__Spatial object tracking data__:
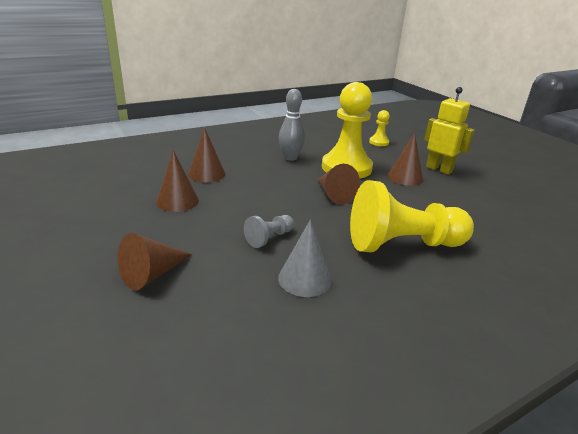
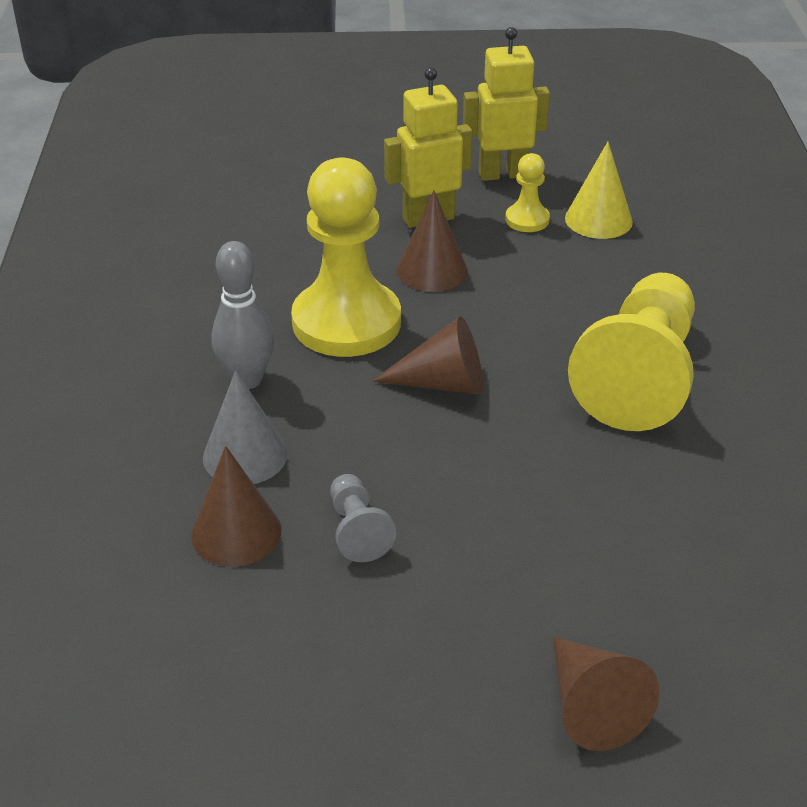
camera: 60 degrees left, 10 degrees up
(177, 201) = (337, 611): brown cone -> none
(269, 238) = (548, 520): grey pawn -> grey pawn (357, 530)
(304, 279) = (682, 520): grey cone -> grey cone (245, 455)
(379, 142) = (263, 231): yellow pawn -> yellow pawn (527, 220)
(501, 179) = (502, 174): none -> yellow robot
(511, 209) = (598, 220): none -> yellow cone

__What to produce__:
What is needed is an exact copy of all the entries above, minus the pictures.

__Answer to this task__:
camera: 60 degrees left, 10 degrees up
(177, 201) = (337, 611): brown cone -> none
(269, 238) = (548, 520): grey pawn -> grey pawn (357, 530)
(304, 279) = (682, 520): grey cone -> grey cone (245, 455)
(379, 142) = (263, 231): yellow pawn -> yellow pawn (527, 220)
(501, 179) = (502, 174): none -> yellow robot
(511, 209) = (598, 220): none -> yellow cone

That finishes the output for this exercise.